# EXERCISE AIM:
Across all entries below, how many lines include "down"? Answer with the number alone.

# AVAILABLE DATA:
=== Section Start ===
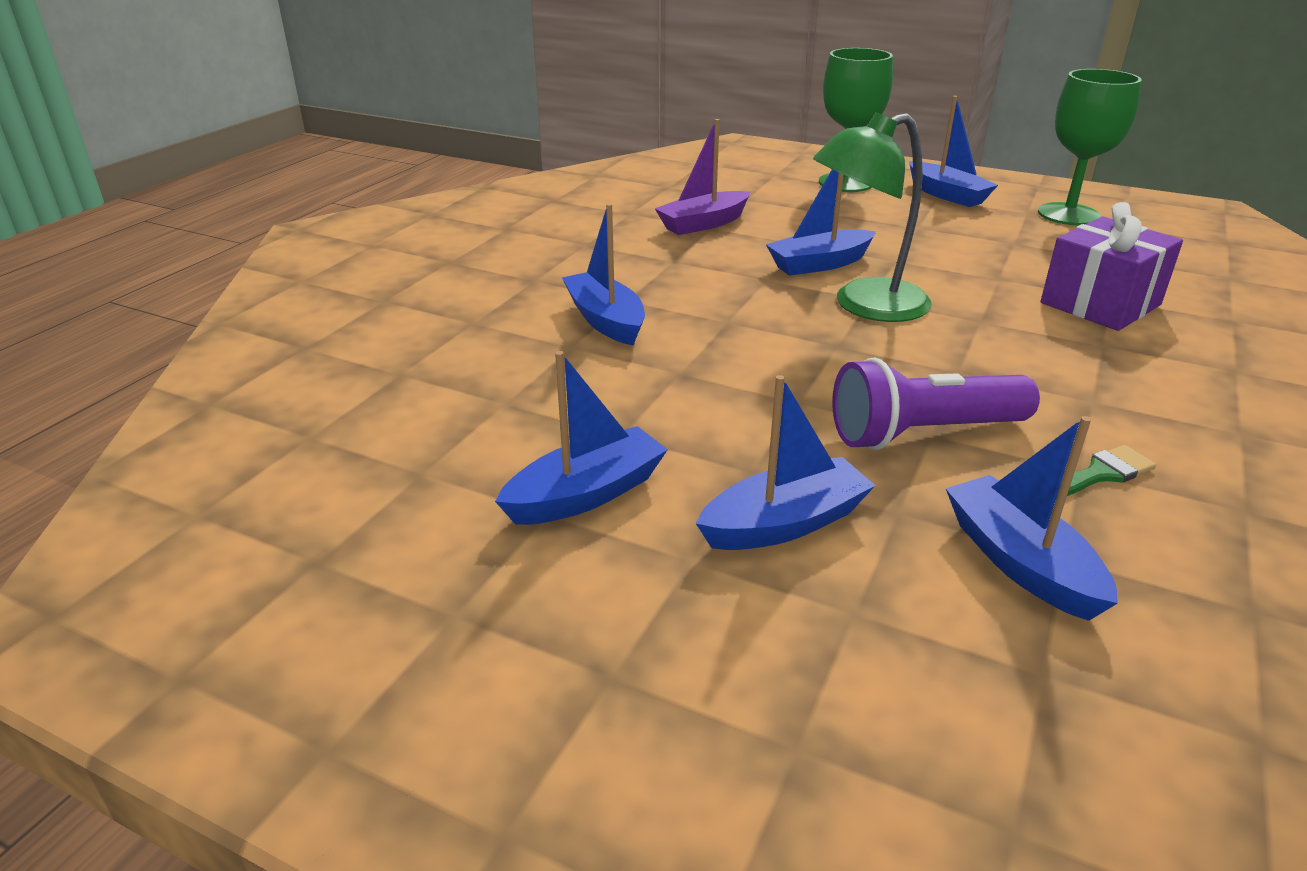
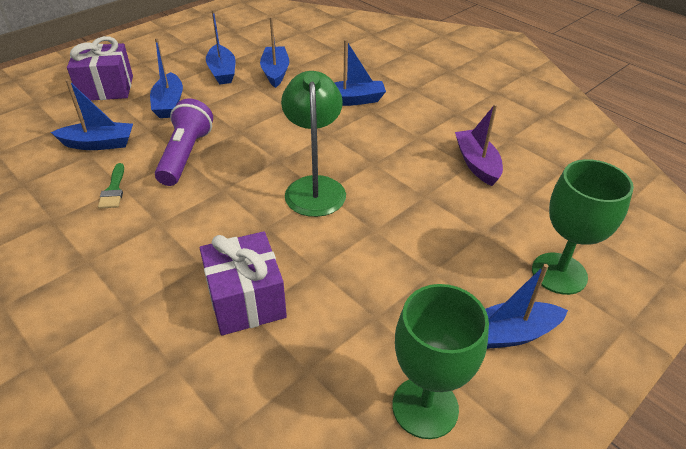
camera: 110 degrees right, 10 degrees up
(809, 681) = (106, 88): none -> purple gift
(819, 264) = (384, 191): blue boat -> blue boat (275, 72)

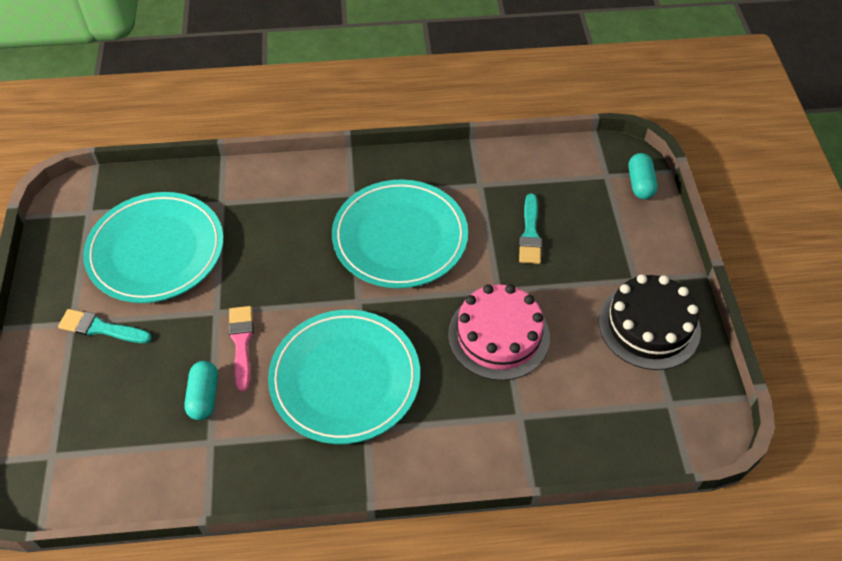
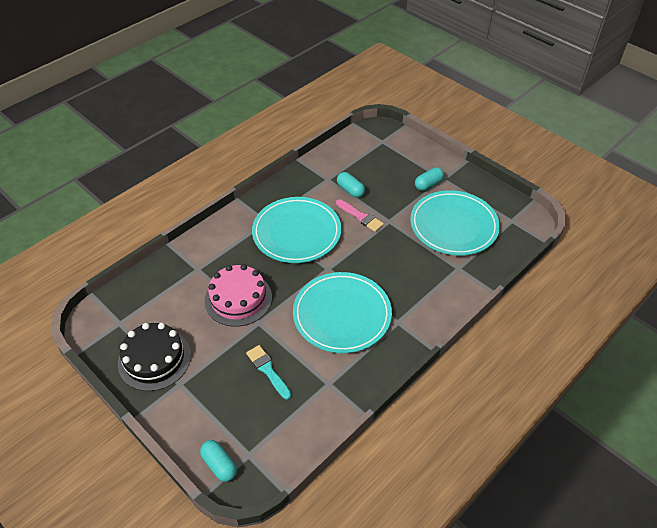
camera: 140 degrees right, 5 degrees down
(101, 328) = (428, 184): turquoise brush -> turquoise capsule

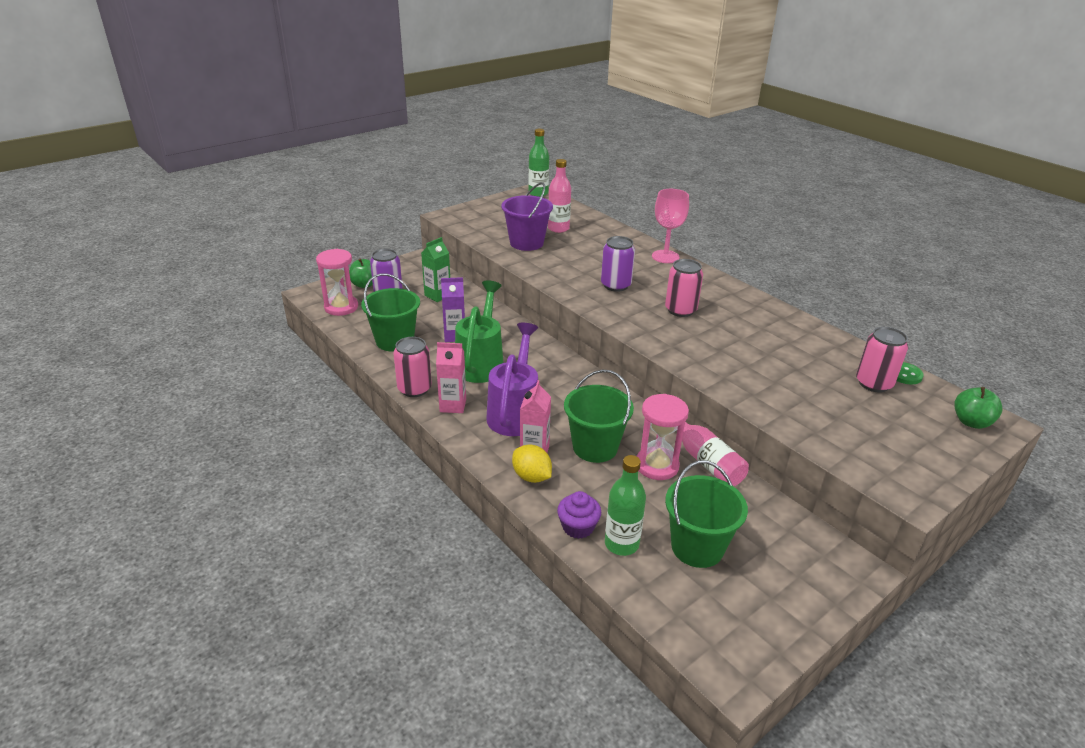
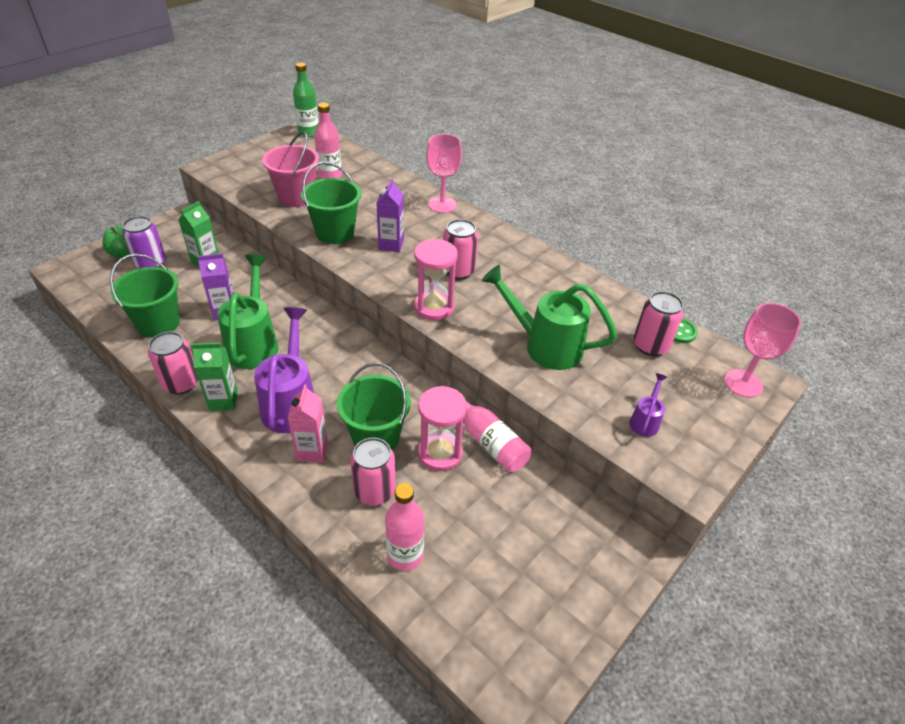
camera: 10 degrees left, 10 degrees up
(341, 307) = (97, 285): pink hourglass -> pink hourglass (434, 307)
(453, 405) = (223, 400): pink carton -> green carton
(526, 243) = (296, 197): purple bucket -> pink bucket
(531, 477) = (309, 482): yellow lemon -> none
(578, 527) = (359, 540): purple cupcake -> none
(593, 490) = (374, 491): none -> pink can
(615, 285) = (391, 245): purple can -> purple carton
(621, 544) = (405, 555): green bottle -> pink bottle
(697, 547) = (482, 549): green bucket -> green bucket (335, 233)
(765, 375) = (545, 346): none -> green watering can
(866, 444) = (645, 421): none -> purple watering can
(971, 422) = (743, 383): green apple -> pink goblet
=== Section End ===
=== Section Start ===
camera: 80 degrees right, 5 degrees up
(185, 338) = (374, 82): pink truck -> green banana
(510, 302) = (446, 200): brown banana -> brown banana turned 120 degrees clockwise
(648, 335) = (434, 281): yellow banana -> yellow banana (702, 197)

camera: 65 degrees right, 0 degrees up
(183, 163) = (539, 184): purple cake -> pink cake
=== Section End ===
=== Section Start ===
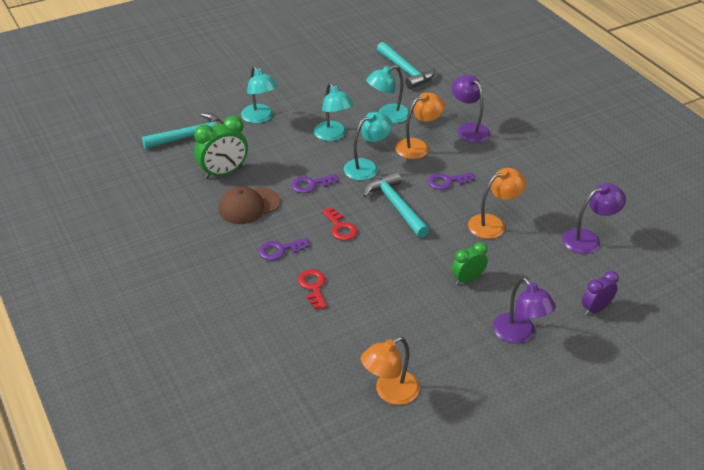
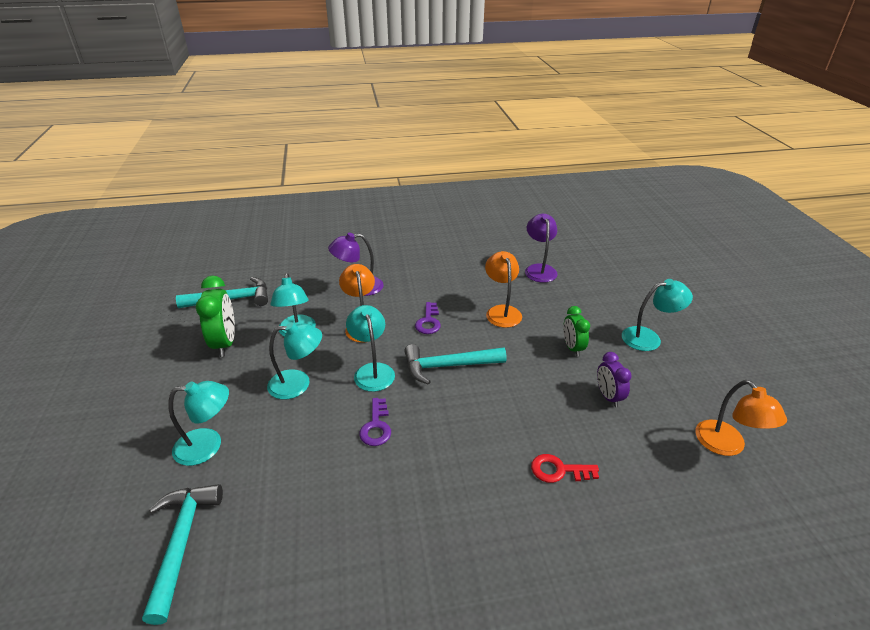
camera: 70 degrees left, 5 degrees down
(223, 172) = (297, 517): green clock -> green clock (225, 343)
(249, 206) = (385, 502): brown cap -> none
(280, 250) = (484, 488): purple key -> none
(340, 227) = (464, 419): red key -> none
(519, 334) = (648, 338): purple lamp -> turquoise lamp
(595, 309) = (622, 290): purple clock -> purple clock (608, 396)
=== Section End ===
# RESPONSE BOX:
2